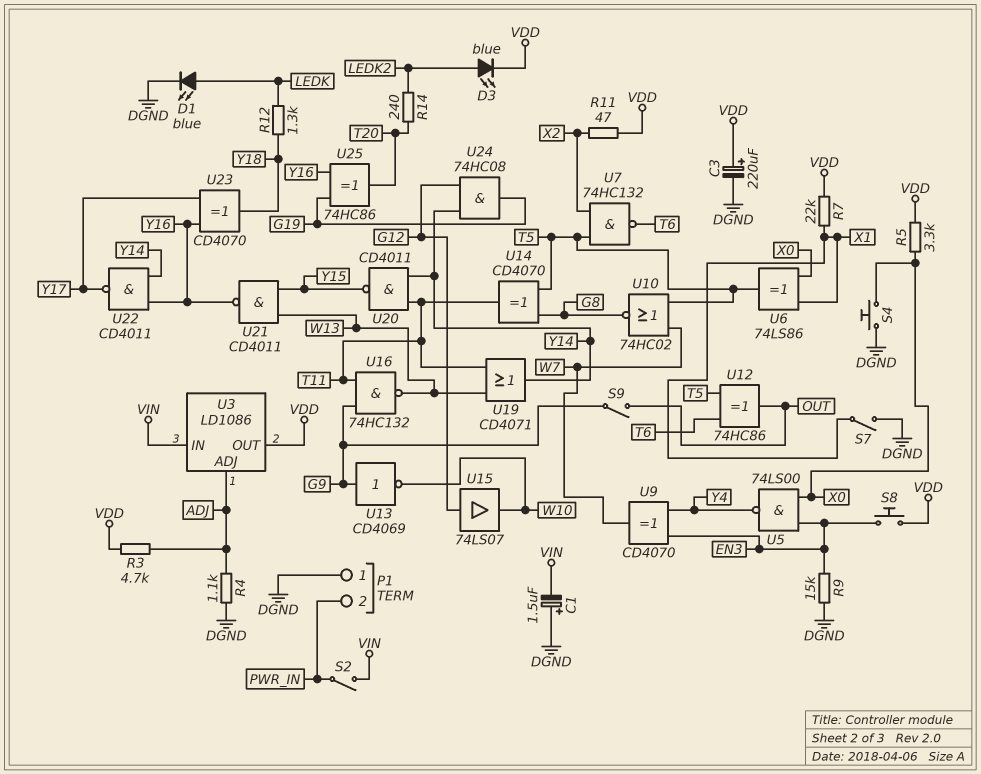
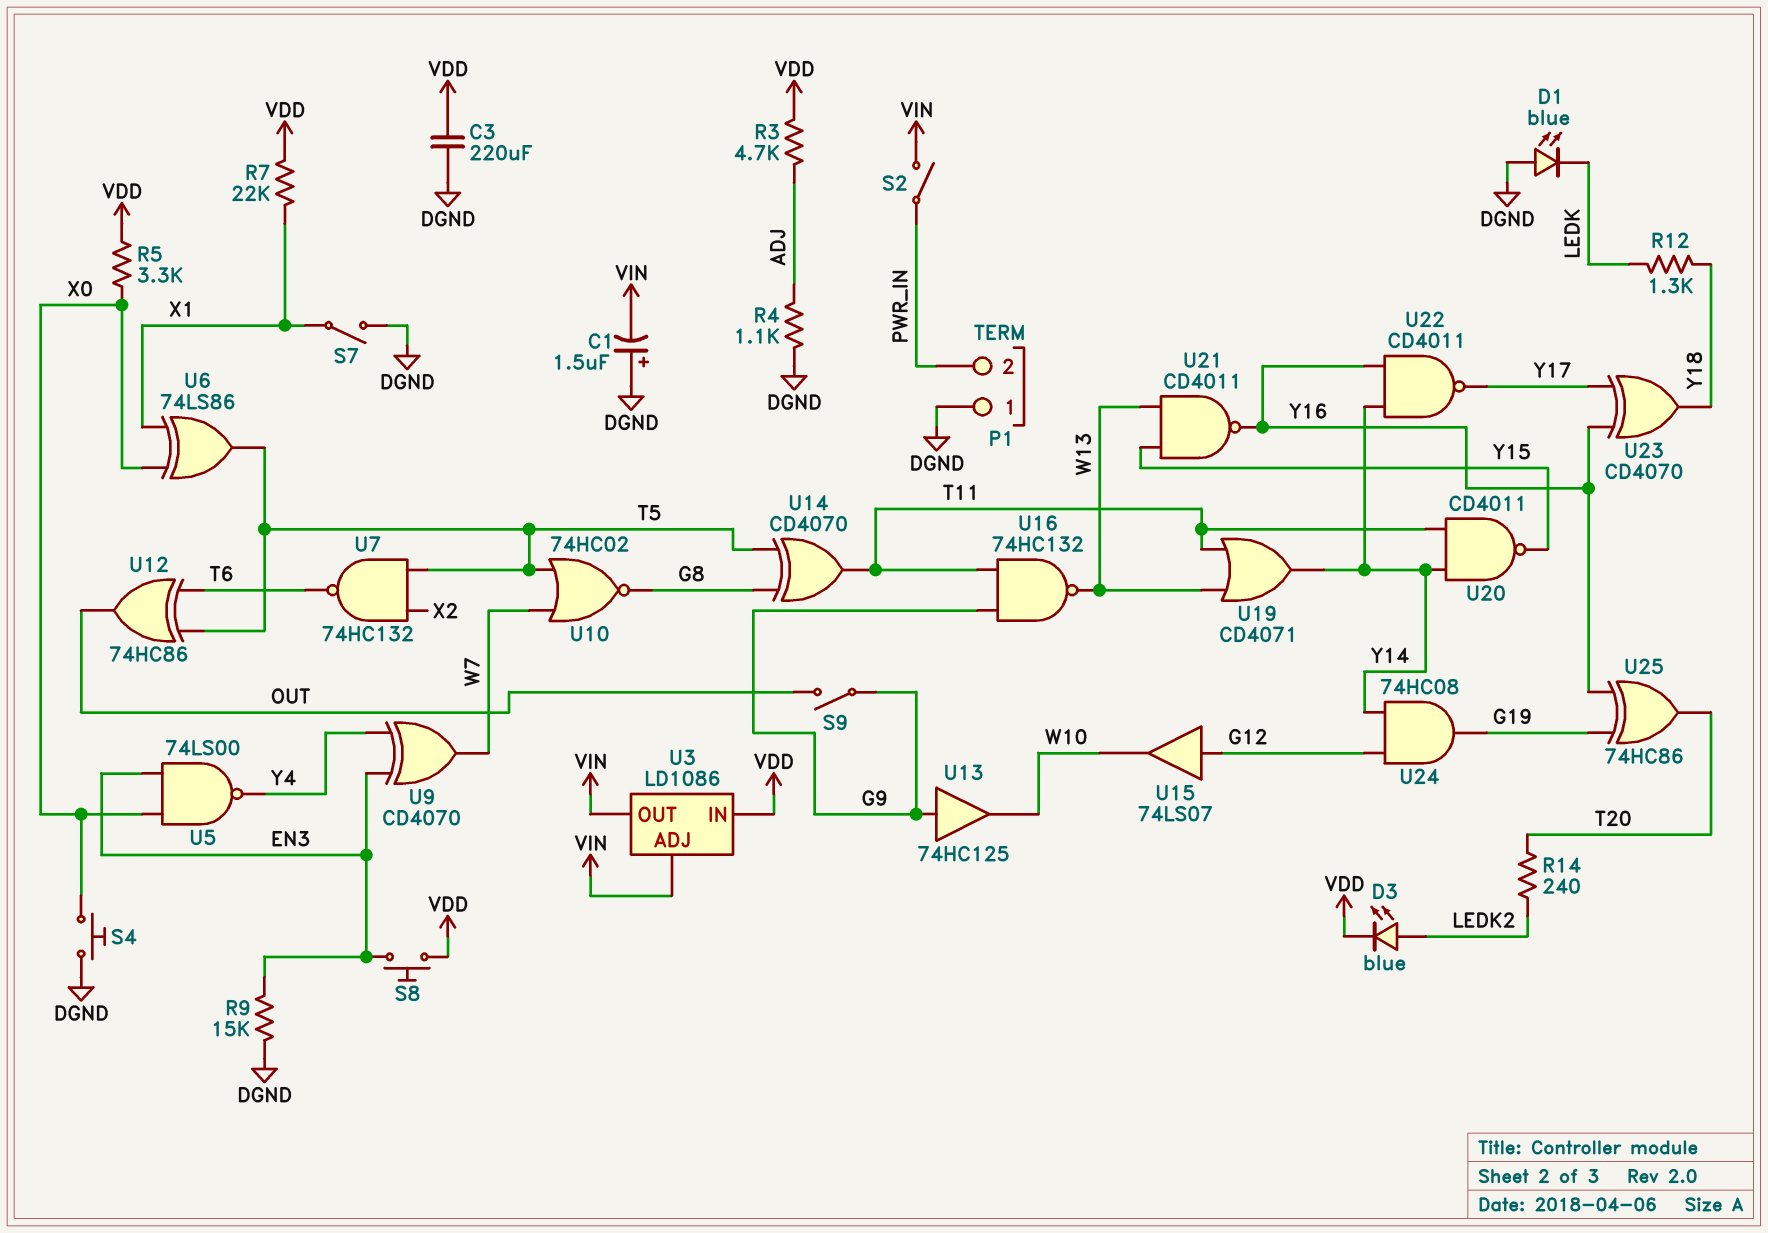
C3: 220uF (plus VDD, minus DGND) -> 220uF (DGND, VDD)
D1: LED blue (A LEDK, K DGND) -> LED blue (A DGND, K LEDK)
R11: 47 (VDD, X2) -> none
U3 pin ADJ: ADJ -> VIN
U3 pin IN: VIN -> VDD
U3 pin OUT: VDD -> VIN
U13: NOT CD4069 (in G9, out W10) -> buffer 74HC125 (in G9, out W10)

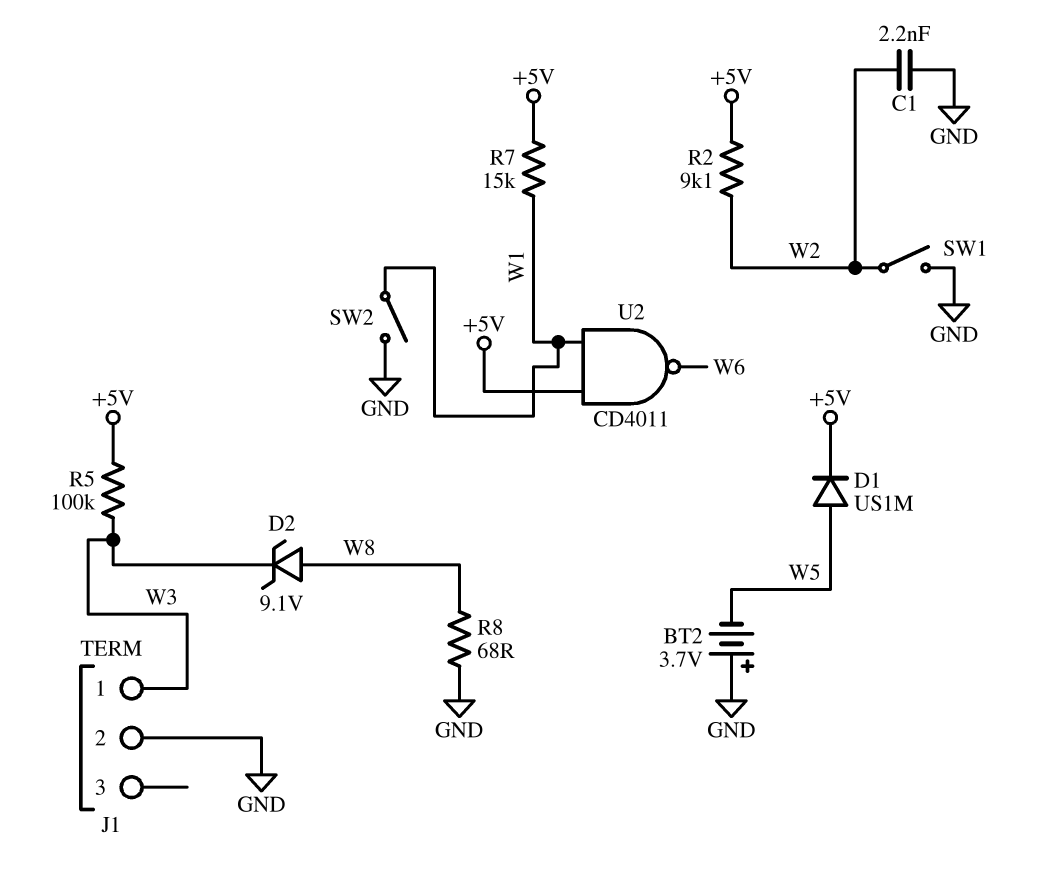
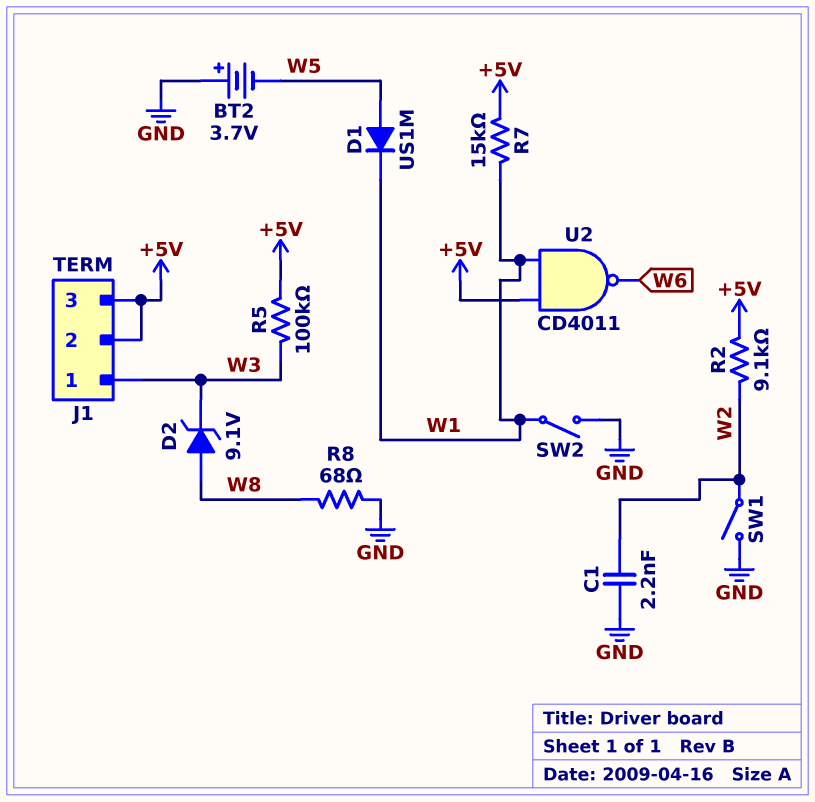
D1: diode US1M (A W5, K +5V) -> diode US1M (A W5, K W1)
J1 pin 2: GND -> +5V
J1 pin 3: none -> +5V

### ACTION ITEM:
When a record holds a picture, leave that picture out; copy the rest verbatim.

### ANSWER BOX:
C3: 220uF (plus VDD, minus DGND) -> 220uF (DGND, VDD)
D1: LED blue (A LEDK, K DGND) -> LED blue (A DGND, K LEDK)
R11: 47 (VDD, X2) -> none
U3 pin ADJ: ADJ -> VIN
U3 pin IN: VIN -> VDD
U3 pin OUT: VDD -> VIN
U13: NOT CD4069 (in G9, out W10) -> buffer 74HC125 (in G9, out W10)

D1: diode US1M (A W5, K +5V) -> diode US1M (A W5, K W1)
J1 pin 2: GND -> +5V
J1 pin 3: none -> +5V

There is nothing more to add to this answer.